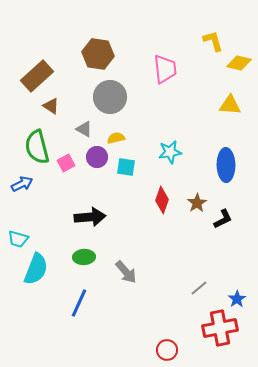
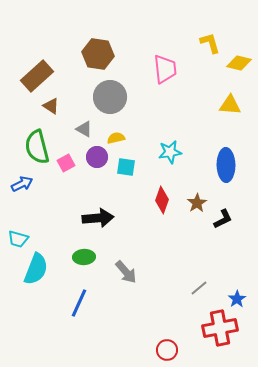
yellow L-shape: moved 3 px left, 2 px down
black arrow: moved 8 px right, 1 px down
★ ★ ★ ★ ★ ★ ★
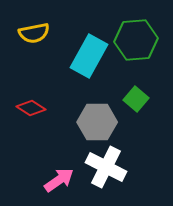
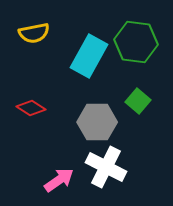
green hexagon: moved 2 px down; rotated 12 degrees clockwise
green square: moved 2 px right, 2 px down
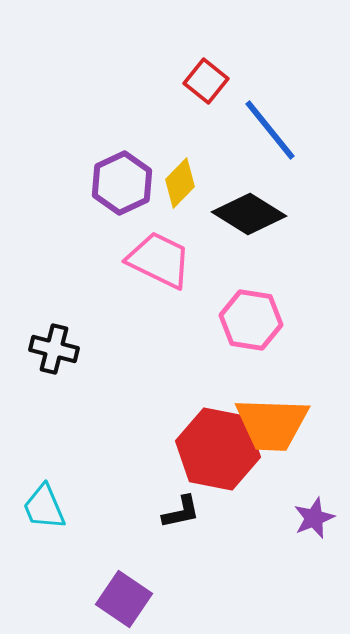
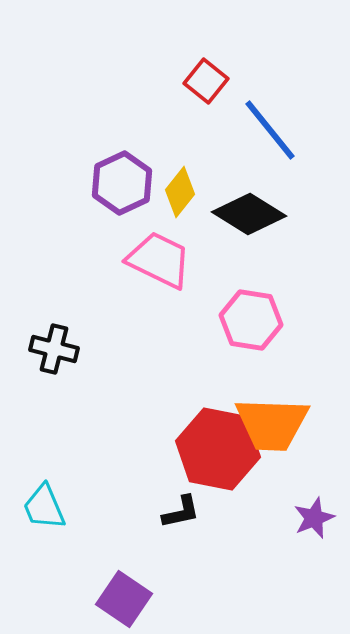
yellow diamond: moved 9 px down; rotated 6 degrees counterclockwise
★ ★ ★ ★ ★ ★ ★
Please output the lines of the listing above that fall in the stretch from the one with "yellow L-shape: moved 3 px left, 2 px down" through the one with "black arrow: moved 8 px right, 1 px down", exactly and only those.

yellow L-shape: moved 3 px left, 2 px down
black arrow: moved 8 px right, 1 px down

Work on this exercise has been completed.